(Data records)
******

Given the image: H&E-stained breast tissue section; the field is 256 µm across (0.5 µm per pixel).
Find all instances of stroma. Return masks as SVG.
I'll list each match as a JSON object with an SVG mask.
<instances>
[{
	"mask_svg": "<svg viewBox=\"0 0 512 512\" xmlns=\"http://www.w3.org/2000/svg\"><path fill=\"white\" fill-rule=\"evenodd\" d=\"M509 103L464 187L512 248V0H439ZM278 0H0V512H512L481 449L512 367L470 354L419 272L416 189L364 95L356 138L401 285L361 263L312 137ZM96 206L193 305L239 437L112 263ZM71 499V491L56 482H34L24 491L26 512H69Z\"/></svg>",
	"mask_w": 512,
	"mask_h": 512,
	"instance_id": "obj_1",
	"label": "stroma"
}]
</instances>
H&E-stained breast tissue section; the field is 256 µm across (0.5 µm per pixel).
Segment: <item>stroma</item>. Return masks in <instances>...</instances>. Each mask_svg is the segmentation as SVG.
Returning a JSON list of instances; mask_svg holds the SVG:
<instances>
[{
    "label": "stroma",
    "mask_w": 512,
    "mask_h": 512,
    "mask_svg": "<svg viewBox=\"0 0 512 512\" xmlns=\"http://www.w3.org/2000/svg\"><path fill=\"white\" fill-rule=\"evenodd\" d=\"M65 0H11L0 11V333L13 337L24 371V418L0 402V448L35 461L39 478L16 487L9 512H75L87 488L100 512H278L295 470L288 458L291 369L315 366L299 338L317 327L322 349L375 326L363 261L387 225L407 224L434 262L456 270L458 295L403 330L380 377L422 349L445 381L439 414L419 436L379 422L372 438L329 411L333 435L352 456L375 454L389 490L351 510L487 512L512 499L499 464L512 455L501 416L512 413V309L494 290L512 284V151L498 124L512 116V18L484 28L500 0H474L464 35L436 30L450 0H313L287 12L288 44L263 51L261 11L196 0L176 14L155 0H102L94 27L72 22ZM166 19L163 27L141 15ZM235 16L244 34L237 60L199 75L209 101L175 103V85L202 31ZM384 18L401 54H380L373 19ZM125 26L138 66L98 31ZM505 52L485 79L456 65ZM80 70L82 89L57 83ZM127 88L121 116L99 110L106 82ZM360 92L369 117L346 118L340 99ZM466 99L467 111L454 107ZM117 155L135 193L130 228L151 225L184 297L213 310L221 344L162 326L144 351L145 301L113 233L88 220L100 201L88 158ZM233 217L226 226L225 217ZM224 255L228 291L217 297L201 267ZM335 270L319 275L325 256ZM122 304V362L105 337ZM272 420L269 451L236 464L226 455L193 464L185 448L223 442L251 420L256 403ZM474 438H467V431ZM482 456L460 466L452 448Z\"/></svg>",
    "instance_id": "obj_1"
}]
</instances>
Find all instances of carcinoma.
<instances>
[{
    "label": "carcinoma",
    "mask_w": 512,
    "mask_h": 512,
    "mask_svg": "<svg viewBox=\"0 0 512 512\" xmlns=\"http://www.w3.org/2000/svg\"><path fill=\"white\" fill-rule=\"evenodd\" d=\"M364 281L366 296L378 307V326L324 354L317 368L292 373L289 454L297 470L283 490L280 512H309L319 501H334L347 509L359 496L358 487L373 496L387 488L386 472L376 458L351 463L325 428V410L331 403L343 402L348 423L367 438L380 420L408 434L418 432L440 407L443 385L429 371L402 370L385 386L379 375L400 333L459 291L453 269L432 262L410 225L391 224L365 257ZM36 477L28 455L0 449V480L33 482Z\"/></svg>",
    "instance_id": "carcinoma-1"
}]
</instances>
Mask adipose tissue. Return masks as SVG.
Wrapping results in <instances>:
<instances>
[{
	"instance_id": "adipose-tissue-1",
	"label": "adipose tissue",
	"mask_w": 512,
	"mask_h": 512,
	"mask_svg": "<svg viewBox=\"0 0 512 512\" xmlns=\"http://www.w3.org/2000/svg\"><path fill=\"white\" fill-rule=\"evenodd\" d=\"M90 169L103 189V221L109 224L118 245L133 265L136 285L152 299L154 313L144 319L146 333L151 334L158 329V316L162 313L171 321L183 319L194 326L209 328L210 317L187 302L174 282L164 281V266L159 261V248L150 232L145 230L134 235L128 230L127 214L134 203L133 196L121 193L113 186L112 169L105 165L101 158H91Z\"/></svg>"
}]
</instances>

******

* **OBJECTIVE**: Lines that hold "tissue" are the ones to copy; find all of them.

* **RESPONSE FOR THIS EXERCISE**:
Given the image: H&E-stained breast tissue section; the field is 256 µm across (0.5 µm per pixel).
H&E-stained breast tissue section; the field is 256 µm across (0.5 µm per pixel).
Mask adipose tissue. Return masks as SVG.
	"instance_id": "adipose-tissue-1",
	"label": "adipose tissue",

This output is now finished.